Work instruction » Return the lines of the data below exactly. Start at the first and end with the line containing "- new: piłka (niebieski) <219,256,315,350>".

:: Records provided ::

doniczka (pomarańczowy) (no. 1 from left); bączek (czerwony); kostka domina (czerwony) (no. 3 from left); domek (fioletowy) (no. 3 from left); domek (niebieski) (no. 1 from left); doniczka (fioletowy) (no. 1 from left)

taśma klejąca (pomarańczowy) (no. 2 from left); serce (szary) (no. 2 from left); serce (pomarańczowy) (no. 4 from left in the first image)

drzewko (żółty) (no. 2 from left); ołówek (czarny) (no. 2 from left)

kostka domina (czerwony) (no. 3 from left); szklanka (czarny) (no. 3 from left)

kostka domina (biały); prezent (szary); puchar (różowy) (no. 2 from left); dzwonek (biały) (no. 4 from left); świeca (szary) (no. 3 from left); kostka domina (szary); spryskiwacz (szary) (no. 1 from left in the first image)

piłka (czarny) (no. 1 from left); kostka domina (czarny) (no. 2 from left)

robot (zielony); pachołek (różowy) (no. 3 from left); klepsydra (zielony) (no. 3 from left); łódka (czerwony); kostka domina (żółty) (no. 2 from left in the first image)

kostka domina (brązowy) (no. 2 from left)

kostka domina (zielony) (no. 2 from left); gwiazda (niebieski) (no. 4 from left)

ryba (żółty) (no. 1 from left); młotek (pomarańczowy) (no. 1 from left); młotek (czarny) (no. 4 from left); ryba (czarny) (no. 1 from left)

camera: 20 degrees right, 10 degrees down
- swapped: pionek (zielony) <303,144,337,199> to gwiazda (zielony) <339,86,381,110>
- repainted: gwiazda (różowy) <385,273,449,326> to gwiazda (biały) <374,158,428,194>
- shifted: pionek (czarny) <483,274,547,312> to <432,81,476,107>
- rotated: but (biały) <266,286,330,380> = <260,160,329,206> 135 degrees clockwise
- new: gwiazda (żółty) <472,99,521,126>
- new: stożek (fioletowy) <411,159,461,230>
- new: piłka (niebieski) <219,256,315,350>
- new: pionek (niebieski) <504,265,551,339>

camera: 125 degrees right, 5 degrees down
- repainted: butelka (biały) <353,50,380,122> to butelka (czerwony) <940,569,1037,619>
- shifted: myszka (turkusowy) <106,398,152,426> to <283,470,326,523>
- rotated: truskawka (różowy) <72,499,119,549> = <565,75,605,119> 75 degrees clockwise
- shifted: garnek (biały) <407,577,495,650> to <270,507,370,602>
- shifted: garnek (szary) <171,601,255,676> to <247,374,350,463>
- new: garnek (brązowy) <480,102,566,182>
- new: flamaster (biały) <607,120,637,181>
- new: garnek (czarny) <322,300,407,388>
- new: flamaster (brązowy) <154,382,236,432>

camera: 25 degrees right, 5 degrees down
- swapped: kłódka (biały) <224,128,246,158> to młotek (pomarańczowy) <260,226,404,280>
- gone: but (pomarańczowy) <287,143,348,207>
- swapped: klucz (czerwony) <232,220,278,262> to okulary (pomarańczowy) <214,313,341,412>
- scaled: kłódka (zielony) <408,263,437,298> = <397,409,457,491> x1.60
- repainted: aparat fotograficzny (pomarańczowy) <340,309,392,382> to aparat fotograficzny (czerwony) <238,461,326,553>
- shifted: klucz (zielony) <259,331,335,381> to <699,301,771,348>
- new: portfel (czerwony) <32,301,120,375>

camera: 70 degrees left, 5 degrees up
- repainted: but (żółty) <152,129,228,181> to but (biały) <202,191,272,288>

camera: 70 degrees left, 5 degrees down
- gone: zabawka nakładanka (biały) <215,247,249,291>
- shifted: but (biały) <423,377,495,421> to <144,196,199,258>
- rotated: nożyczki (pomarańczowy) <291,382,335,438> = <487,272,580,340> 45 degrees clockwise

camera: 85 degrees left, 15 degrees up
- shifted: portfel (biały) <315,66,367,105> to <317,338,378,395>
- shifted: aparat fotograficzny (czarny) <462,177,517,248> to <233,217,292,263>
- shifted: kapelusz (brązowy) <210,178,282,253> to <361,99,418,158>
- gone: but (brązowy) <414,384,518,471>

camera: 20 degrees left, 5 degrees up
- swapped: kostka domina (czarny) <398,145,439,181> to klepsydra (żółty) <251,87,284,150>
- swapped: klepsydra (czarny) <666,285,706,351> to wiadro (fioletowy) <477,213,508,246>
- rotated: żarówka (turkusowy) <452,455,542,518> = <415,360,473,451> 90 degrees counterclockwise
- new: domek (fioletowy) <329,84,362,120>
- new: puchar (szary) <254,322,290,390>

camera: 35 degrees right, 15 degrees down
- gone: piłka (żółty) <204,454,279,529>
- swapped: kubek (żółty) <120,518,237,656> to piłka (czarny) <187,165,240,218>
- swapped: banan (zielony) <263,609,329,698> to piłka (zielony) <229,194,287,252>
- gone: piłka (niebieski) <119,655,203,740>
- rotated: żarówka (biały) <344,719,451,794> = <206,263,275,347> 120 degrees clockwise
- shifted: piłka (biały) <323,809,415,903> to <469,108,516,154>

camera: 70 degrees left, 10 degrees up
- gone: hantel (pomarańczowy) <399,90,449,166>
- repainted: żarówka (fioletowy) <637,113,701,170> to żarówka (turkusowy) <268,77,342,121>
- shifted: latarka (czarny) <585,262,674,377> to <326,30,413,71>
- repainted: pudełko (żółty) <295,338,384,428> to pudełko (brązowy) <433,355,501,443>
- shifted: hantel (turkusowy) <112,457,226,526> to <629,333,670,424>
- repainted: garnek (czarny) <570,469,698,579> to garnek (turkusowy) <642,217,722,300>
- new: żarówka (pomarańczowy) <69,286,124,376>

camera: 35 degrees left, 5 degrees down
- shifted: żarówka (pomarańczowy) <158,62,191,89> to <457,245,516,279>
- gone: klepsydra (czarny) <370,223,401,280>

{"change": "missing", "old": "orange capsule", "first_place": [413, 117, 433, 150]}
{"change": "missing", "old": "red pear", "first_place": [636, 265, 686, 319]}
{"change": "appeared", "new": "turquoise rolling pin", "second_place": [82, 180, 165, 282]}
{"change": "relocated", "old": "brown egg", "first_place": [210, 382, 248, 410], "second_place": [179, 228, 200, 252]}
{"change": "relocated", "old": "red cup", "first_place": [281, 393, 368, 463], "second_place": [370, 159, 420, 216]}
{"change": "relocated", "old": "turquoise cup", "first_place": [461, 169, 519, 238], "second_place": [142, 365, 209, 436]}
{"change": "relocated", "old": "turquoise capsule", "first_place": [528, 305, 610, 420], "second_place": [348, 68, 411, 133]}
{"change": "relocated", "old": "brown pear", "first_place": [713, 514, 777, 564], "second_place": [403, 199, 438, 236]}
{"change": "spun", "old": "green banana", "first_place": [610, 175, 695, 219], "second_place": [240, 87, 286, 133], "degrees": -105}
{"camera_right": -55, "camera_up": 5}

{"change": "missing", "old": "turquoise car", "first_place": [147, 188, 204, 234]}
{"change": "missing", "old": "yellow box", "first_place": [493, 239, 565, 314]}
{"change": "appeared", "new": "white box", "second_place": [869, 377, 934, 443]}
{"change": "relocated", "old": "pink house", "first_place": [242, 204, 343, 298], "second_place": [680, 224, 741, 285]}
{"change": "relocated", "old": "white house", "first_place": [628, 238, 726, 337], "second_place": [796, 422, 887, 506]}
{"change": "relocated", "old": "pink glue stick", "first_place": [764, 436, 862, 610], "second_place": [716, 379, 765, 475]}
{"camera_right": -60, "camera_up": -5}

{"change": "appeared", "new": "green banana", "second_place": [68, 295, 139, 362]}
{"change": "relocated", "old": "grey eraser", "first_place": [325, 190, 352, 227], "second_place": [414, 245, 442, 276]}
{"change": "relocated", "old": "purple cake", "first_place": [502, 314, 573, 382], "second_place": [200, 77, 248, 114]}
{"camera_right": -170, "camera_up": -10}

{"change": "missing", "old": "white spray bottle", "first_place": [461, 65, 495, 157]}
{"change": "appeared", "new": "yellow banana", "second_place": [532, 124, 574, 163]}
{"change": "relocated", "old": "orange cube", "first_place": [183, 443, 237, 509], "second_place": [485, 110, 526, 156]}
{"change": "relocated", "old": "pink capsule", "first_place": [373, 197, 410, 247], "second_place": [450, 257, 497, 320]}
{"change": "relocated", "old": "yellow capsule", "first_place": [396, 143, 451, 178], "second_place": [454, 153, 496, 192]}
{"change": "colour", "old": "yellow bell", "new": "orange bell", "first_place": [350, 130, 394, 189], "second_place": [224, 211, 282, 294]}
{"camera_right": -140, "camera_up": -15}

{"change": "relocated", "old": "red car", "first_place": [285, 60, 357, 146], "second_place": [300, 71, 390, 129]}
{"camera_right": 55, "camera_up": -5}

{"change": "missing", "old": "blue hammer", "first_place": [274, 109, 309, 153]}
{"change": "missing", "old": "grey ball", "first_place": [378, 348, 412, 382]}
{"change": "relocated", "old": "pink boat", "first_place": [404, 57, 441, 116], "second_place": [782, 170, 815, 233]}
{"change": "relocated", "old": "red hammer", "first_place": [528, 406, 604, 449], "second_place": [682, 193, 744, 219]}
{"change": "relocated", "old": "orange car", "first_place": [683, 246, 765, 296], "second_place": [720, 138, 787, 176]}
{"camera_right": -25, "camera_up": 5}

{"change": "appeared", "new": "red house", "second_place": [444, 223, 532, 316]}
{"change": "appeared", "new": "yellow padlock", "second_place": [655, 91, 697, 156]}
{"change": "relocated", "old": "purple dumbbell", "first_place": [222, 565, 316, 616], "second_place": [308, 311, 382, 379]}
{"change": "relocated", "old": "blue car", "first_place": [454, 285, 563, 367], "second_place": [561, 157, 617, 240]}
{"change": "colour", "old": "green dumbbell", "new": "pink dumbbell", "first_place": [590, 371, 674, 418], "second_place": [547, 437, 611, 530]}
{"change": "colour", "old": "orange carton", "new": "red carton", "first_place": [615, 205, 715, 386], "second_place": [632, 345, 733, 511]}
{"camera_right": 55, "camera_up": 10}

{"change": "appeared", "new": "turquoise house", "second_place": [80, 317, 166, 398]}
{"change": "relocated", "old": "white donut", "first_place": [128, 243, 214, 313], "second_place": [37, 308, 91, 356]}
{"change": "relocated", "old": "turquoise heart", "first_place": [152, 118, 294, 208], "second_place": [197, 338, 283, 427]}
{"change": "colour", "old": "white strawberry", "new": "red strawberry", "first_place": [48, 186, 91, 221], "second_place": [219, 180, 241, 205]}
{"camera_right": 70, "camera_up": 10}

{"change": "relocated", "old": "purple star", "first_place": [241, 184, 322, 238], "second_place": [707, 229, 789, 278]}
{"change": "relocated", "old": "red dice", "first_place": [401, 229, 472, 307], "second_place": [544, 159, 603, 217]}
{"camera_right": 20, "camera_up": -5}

:::

Response to the exercise »
doniczka (pomarańczowy) (no. 1 from left); bączek (czerwony); kostka domina (czerwony) (no. 3 from left); domek (fioletowy) (no. 3 from left); domek (niebieski) (no. 1 from left); doniczka (fioletowy) (no. 1 from left)

taśma klejąca (pomarańczowy) (no. 2 from left); serce (szary) (no. 2 from left); serce (pomarańczowy) (no. 4 from left in the first image)

drzewko (żółty) (no. 2 from left); ołówek (czarny) (no. 2 from left)

kostka domina (czerwony) (no. 3 from left); szklanka (czarny) (no. 3 from left)

kostka domina (biały); prezent (szary); puchar (różowy) (no. 2 from left); dzwonek (biały) (no. 4 from left); świeca (szary) (no. 3 from left); kostka domina (szary); spryskiwacz (szary) (no. 1 from left in the first image)

piłka (czarny) (no. 1 from left); kostka domina (czarny) (no. 2 from left)

robot (zielony); pachołek (różowy) (no. 3 from left); klepsydra (zielony) (no. 3 from left); łódka (czerwony); kostka domina (żółty) (no. 2 from left in the first image)

kostka domina (brązowy) (no. 2 from left)

kostka domina (zielony) (no. 2 from left); gwiazda (niebieski) (no. 4 from left)

ryba (żółty) (no. 1 from left); młotek (pomarańczowy) (no. 1 from left); młotek (czarny) (no. 4 from left); ryba (czarny) (no. 1 from left)

camera: 20 degrees right, 10 degrees down
- swapped: pionek (zielony) <303,144,337,199> to gwiazda (zielony) <339,86,381,110>
- repainted: gwiazda (różowy) <385,273,449,326> to gwiazda (biały) <374,158,428,194>
- shifted: pionek (czarny) <483,274,547,312> to <432,81,476,107>
- rotated: but (biały) <266,286,330,380> = <260,160,329,206> 135 degrees clockwise
- new: gwiazda (żółty) <472,99,521,126>
- new: stożek (fioletowy) <411,159,461,230>
- new: piłka (niebieski) <219,256,315,350>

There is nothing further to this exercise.